Exercise prompt ▸ Identify each line in the records below that contains the word "FILT", and copy it.

^^^^

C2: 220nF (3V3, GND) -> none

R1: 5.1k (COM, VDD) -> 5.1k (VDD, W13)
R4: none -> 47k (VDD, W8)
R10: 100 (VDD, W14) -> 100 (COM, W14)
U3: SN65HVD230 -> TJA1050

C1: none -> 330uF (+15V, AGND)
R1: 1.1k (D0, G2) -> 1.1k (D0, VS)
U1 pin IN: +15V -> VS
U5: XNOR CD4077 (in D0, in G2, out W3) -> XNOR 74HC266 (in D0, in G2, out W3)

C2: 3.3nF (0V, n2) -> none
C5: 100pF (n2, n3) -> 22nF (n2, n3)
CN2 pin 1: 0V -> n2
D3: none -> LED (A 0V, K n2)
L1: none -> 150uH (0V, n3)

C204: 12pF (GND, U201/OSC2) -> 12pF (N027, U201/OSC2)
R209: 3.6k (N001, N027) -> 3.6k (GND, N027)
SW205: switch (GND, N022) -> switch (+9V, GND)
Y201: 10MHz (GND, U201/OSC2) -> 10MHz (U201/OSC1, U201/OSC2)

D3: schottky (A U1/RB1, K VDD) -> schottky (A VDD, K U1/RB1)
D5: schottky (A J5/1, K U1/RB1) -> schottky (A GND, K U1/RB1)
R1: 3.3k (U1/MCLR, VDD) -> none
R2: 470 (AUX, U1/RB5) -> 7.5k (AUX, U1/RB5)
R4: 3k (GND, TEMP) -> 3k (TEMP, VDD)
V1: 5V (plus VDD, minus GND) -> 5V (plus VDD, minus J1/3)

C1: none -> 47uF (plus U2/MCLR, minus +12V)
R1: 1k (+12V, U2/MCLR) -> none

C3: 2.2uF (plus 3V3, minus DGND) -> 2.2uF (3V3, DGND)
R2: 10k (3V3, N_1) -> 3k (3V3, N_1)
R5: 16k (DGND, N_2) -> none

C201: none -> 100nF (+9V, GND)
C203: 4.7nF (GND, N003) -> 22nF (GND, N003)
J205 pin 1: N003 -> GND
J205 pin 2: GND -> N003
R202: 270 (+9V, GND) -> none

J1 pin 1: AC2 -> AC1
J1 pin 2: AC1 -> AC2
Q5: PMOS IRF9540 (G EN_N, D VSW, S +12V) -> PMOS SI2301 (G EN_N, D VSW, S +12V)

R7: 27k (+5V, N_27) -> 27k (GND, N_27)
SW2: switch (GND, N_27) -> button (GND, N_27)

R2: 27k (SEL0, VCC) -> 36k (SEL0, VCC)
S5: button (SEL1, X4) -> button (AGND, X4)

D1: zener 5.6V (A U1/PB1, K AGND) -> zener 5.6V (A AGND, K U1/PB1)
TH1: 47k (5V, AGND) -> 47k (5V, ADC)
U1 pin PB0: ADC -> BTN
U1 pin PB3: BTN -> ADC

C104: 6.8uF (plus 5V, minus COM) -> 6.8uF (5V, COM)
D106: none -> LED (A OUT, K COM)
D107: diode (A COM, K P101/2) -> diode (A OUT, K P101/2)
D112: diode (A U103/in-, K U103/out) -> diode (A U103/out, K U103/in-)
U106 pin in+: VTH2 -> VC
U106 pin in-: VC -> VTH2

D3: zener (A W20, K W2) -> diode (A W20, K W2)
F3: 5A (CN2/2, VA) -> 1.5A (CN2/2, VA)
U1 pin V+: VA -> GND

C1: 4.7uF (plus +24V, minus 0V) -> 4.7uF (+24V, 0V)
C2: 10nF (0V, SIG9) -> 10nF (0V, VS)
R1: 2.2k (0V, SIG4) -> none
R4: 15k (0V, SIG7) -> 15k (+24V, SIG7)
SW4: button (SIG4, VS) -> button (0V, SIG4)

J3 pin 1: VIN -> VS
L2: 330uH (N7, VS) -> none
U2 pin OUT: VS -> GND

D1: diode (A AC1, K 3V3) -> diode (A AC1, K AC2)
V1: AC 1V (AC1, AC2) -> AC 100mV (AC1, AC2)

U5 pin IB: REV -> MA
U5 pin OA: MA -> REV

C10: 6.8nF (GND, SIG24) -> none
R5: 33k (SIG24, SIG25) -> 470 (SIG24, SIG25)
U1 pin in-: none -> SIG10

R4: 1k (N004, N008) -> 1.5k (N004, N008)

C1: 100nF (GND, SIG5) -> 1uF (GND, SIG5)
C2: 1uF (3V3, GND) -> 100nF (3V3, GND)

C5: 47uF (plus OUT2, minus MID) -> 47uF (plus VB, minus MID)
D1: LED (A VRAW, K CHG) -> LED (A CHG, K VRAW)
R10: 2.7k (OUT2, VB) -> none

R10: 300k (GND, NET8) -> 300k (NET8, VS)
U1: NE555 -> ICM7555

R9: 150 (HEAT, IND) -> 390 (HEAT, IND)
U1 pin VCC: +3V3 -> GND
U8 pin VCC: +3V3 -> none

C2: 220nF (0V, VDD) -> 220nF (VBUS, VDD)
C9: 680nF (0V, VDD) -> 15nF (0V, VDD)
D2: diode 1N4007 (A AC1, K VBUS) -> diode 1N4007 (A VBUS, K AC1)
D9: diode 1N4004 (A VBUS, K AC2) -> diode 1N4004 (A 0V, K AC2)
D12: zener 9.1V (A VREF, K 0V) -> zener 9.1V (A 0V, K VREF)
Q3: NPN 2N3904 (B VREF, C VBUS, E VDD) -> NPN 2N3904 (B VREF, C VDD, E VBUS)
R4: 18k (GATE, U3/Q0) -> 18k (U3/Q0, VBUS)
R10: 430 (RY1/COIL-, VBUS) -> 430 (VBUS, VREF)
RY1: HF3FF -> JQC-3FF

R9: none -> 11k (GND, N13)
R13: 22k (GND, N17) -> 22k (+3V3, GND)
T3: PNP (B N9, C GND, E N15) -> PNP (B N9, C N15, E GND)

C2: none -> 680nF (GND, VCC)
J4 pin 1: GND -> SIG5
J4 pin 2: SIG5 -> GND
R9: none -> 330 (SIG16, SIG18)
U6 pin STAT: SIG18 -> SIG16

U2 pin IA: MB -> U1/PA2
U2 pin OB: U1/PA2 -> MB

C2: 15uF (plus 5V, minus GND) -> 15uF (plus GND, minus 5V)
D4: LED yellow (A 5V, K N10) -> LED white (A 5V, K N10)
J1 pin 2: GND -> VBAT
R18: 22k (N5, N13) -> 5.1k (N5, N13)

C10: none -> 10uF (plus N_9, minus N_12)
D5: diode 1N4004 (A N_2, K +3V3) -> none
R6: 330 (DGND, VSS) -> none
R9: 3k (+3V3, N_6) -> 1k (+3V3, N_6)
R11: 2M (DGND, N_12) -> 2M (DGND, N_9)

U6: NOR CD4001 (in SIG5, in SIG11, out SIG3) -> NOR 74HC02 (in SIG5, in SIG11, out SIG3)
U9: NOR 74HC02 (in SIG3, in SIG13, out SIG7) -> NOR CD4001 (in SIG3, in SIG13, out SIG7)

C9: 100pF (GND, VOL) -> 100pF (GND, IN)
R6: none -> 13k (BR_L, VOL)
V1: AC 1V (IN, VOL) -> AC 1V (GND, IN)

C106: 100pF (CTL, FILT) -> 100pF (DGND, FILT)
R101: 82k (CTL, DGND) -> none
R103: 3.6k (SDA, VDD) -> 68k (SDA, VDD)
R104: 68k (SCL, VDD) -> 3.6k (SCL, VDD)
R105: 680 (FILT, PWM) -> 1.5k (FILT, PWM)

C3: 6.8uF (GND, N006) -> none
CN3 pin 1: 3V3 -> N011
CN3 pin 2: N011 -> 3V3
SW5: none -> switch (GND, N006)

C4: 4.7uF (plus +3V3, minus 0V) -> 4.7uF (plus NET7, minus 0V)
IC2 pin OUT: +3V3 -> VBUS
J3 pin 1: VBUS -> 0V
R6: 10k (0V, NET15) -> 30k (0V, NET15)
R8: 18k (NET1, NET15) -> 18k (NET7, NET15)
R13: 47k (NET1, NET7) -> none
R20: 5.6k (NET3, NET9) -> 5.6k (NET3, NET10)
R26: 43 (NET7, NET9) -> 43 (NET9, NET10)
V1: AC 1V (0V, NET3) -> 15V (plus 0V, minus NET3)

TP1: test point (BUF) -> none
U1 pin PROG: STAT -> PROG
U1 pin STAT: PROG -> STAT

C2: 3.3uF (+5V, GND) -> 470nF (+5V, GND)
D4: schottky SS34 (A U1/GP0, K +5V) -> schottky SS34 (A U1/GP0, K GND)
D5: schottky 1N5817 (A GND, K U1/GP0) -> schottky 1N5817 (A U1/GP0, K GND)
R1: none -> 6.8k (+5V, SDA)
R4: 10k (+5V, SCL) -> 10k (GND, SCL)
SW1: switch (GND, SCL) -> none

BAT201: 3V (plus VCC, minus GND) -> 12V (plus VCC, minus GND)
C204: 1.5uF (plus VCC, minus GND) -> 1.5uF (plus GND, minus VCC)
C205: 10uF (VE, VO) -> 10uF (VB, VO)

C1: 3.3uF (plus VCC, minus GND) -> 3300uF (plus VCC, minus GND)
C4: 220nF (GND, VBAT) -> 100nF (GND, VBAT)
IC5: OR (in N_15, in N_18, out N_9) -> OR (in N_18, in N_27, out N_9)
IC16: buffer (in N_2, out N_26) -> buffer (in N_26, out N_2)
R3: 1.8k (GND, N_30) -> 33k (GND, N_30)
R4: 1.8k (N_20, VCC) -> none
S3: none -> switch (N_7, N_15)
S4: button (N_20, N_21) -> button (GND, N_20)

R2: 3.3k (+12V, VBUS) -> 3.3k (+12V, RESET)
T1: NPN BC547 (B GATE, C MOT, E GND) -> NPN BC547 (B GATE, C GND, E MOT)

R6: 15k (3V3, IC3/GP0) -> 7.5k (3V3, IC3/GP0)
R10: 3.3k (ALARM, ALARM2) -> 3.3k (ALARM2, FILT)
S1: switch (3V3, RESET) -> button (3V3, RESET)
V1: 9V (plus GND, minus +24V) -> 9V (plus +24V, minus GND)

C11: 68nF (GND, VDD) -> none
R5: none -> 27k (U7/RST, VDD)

^^^^

Your solution ▸
C106: 100pF (CTL, FILT) -> 100pF (DGND, FILT)
R105: 680 (FILT, PWM) -> 1.5k (FILT, PWM)
R10: 3.3k (ALARM, ALARM2) -> 3.3k (ALARM2, FILT)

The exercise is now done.